(Image change detection data)
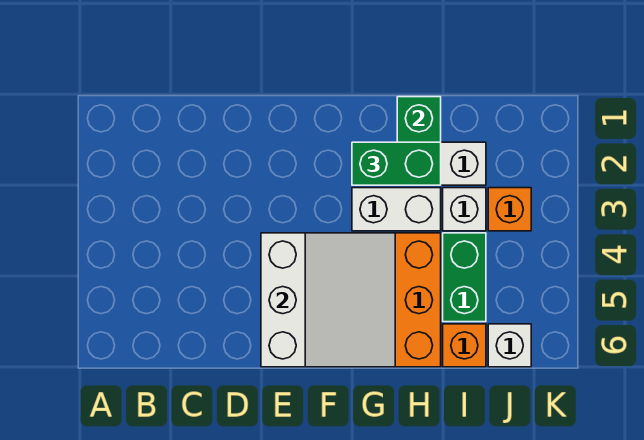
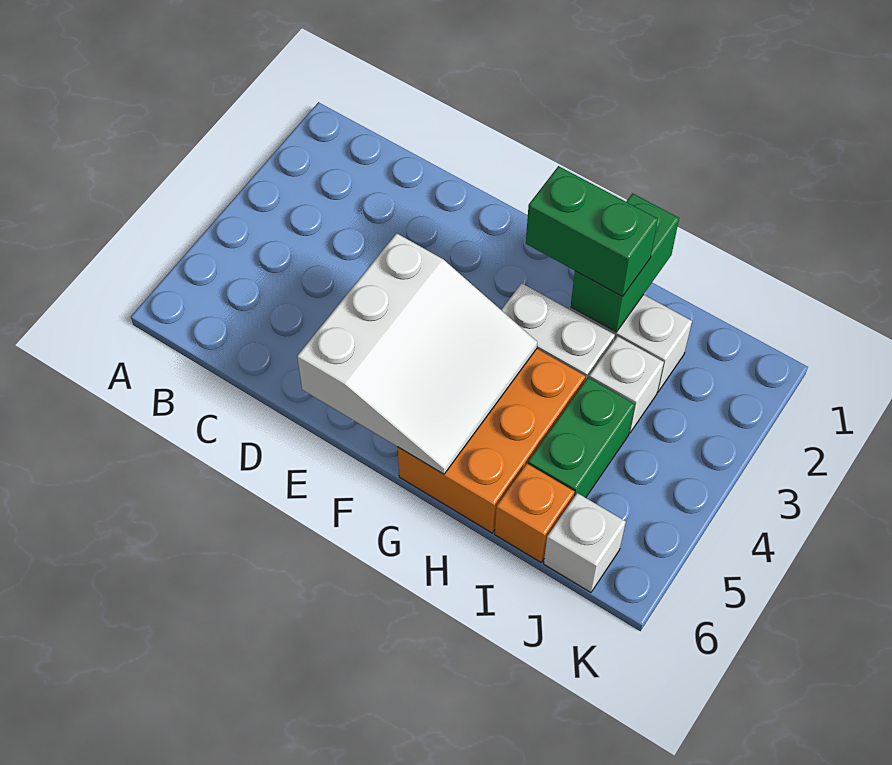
orange brick J3 level 1 -> none

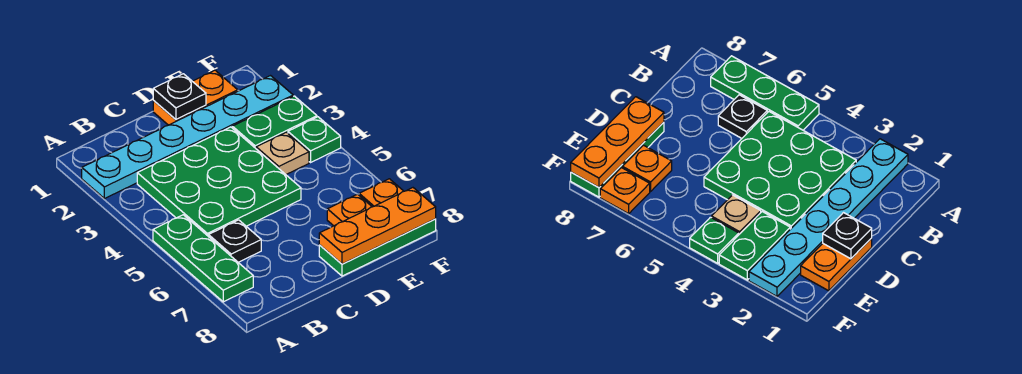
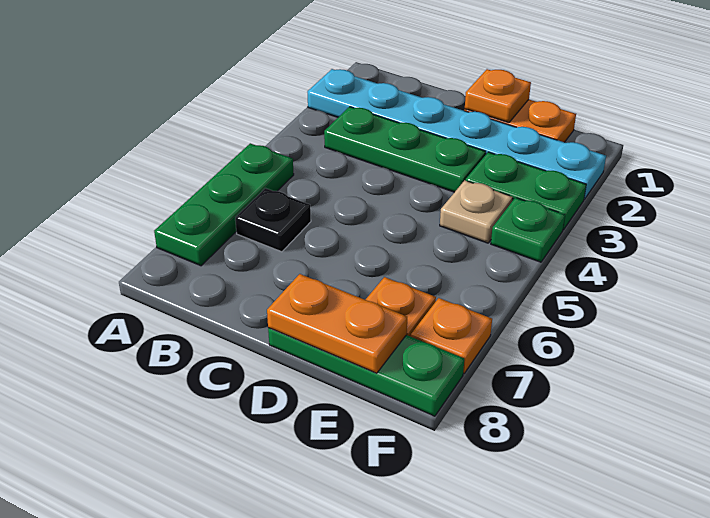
green plate B3:D5 level 1 -> green plate B3:D3 level 1
black plate D1 level 2 -> orange plate D1 level 2
orange plate D8:F8 level 2 -> orange plate D8:E8 level 2

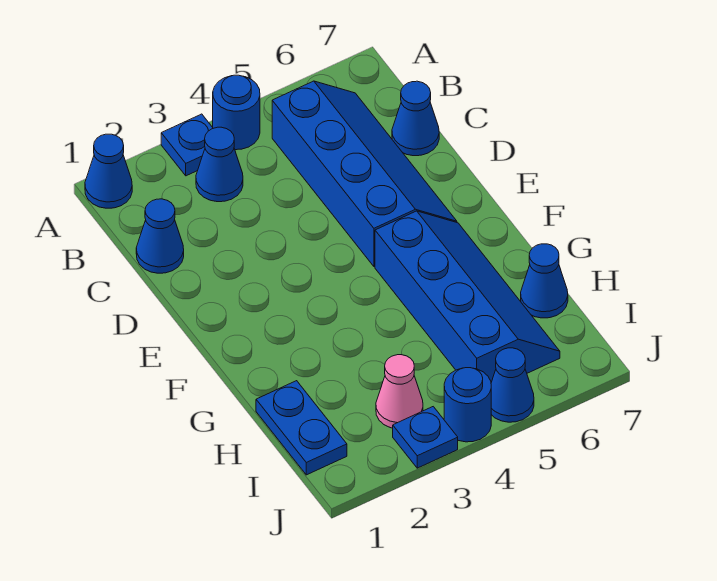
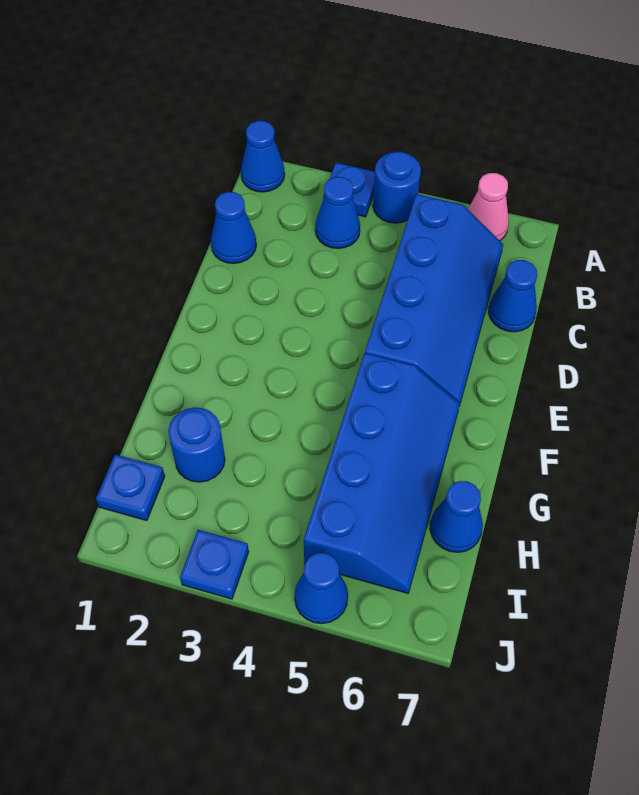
blue plate H1:I1 level 1 -> blue plate I1 level 1
pink cone I3 level 1 -> pink cone A6 level 1
blue round brick J4 level 1 -> blue round brick H2 level 1

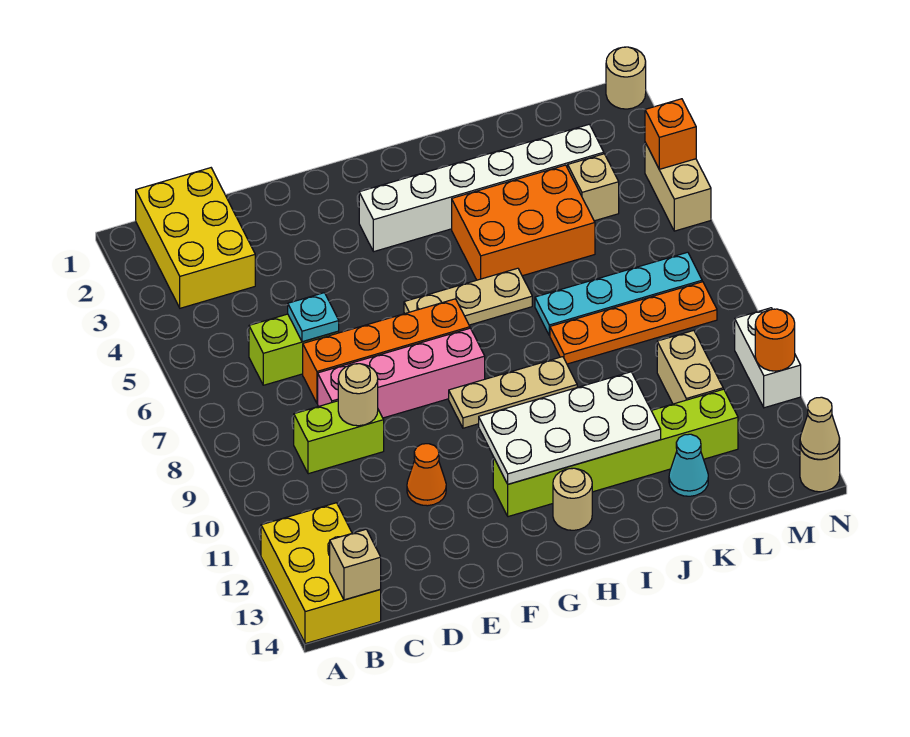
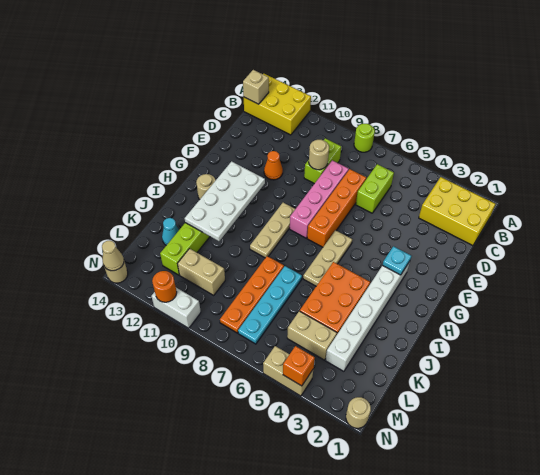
none -> lime round brick A8 level 1
cyan plate D6 level 2 -> cyan plate G3 level 2
tan brick L4 level 1 -> tan brick L4:L5 level 1

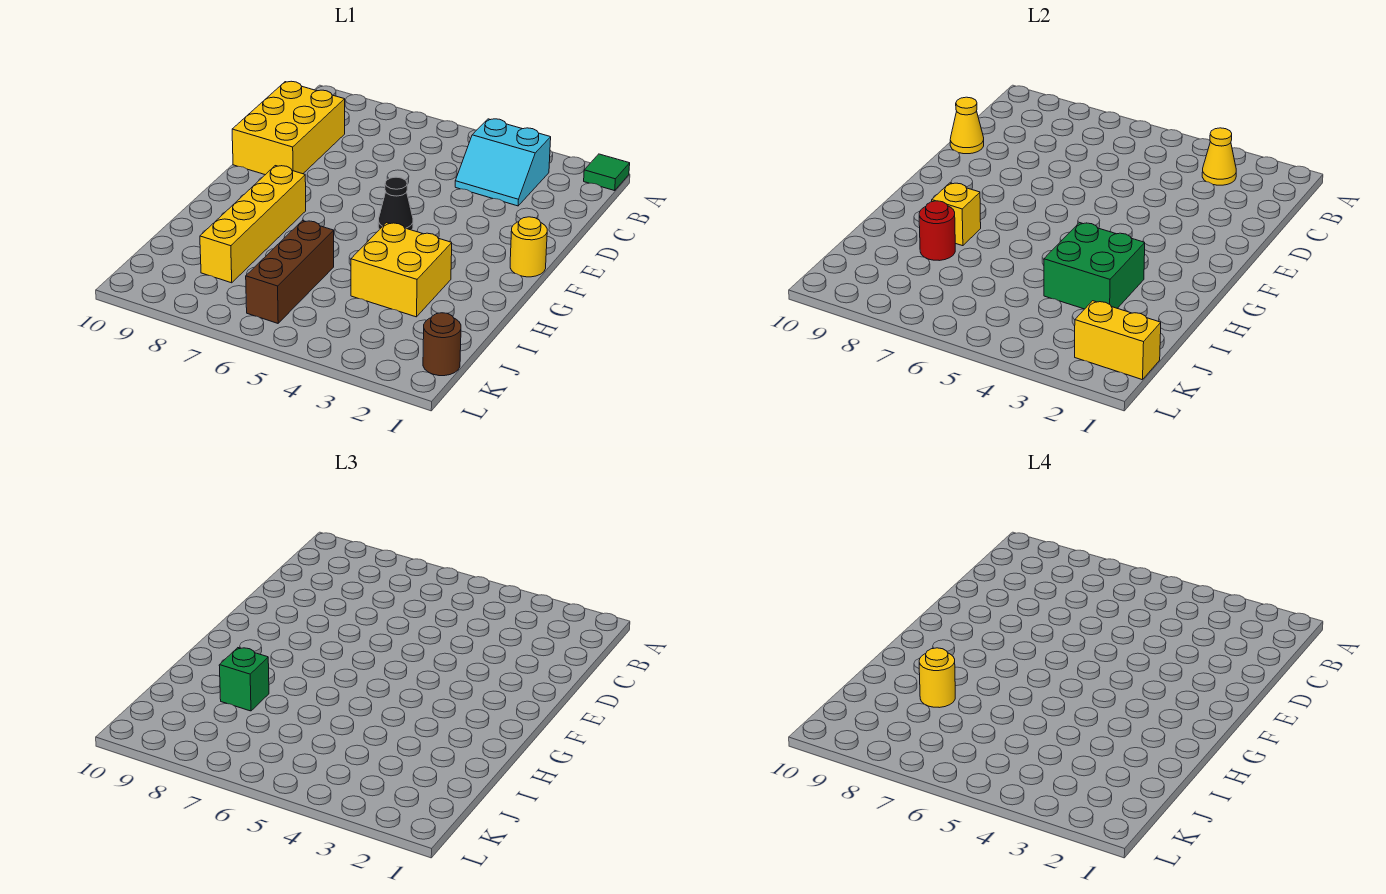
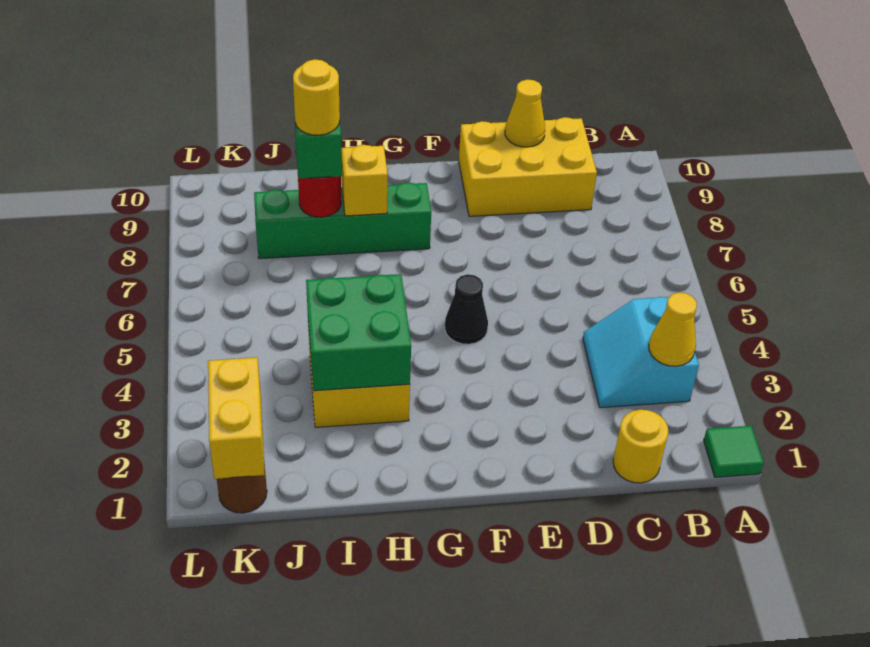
yellow round brick F1 level 1 -> yellow round brick C1 level 1
yellow brick G8:J8 level 1 -> green brick G8:J8 level 1
brown brick I6:K6 level 1 -> none

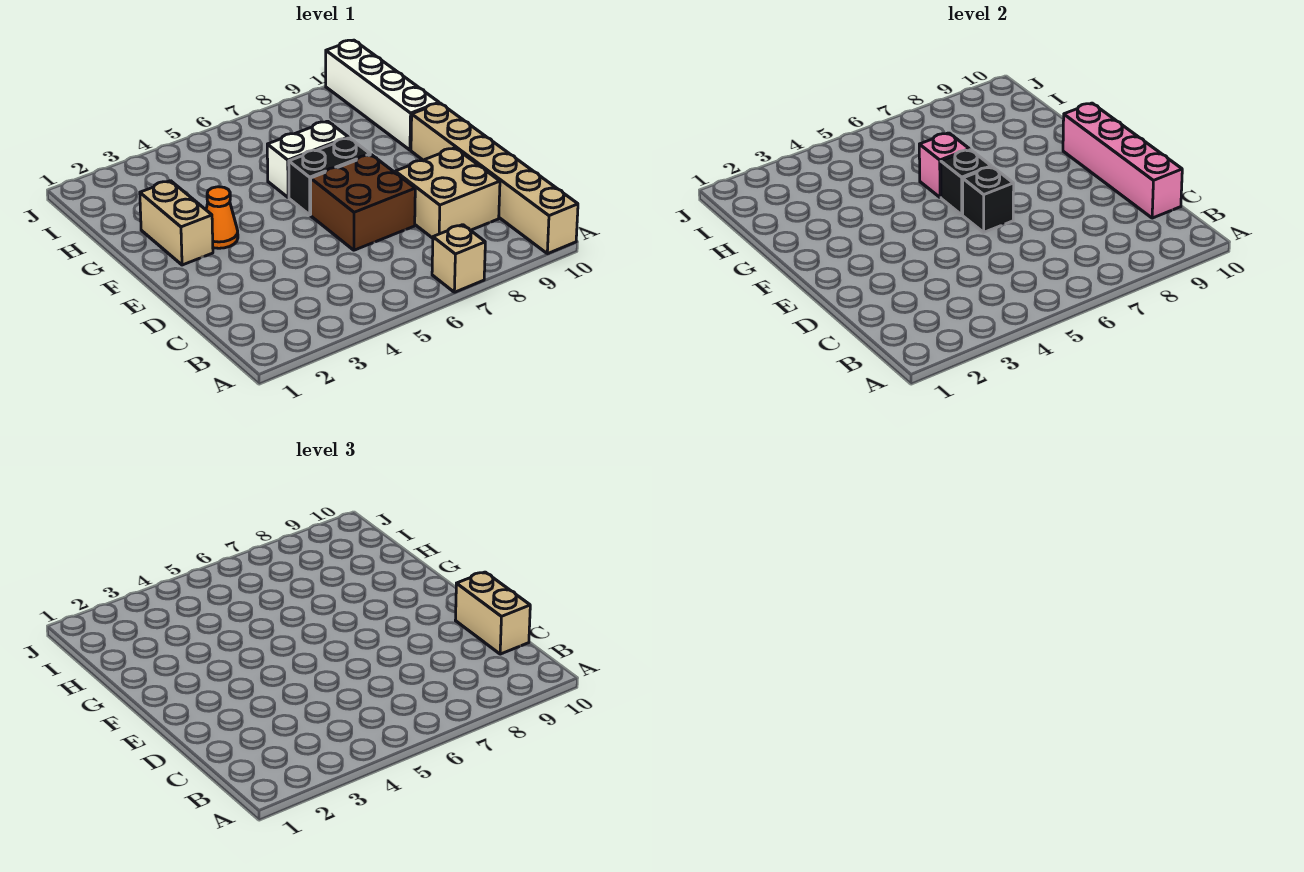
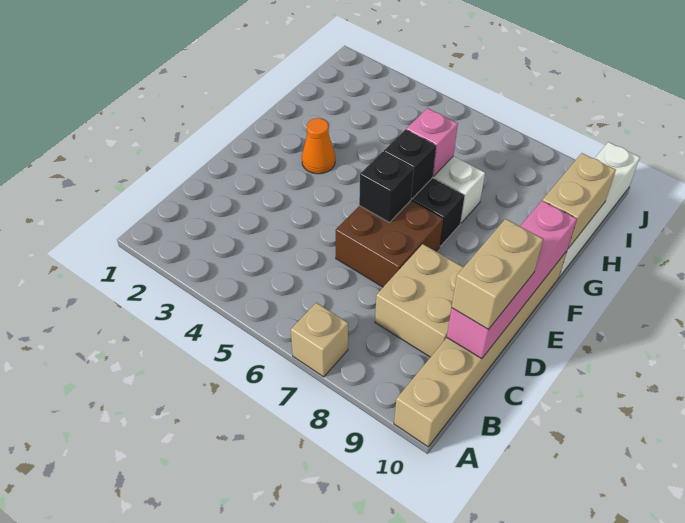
tan brick F2:G2 level 1 -> tan brick G10:H10 level 2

**WHAT IS NEEDED**
Copy all lines above containing the string "round".

**EXERCISE SOLUTION**
blue round brick J4 level 1 -> blue round brick H2 level 1
none -> lime round brick A8 level 1
yellow round brick F1 level 1 -> yellow round brick C1 level 1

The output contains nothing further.